> [What is required]
Could you find every line in the records below that contains the word "strawberry" and copy it?

> [Data excerpts]
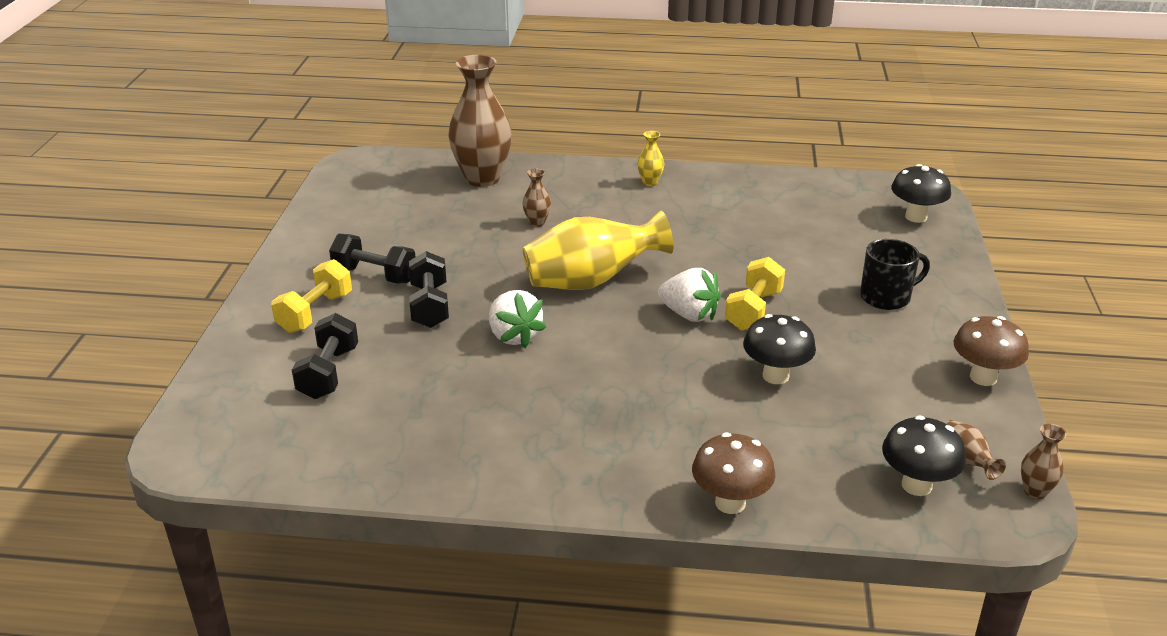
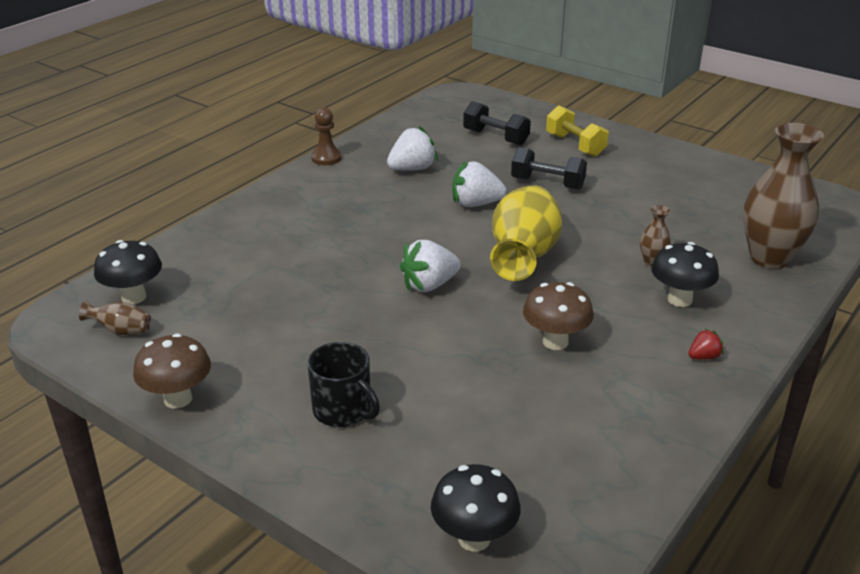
camera: 120 degrees right, 0 degrees up
(374, 275) = (612, 173): black dumbbell -> none
(465, 407) = (412, 169): none -> white strawberry
(490, 492) = (326, 158): none -> brown pawn
(650, 182) = (703, 357): yellow vase -> red strawberry
(730, 503) = (218, 223): brown mushroom -> brown mushroom (555, 342)
(753, 310) = (402, 320): yellow dumbbell -> none
(775, 376) = (308, 292): black mushroom -> black mushroom (679, 299)
(886, 297) = (343, 410): black mug -> black mug turned 60 degrees counterclockwise
(1035, 491) = (56, 345): brown vase -> none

> [Result]
(465, 407) = (412, 169): none -> white strawberry
(650, 182) = (703, 357): yellow vase -> red strawberry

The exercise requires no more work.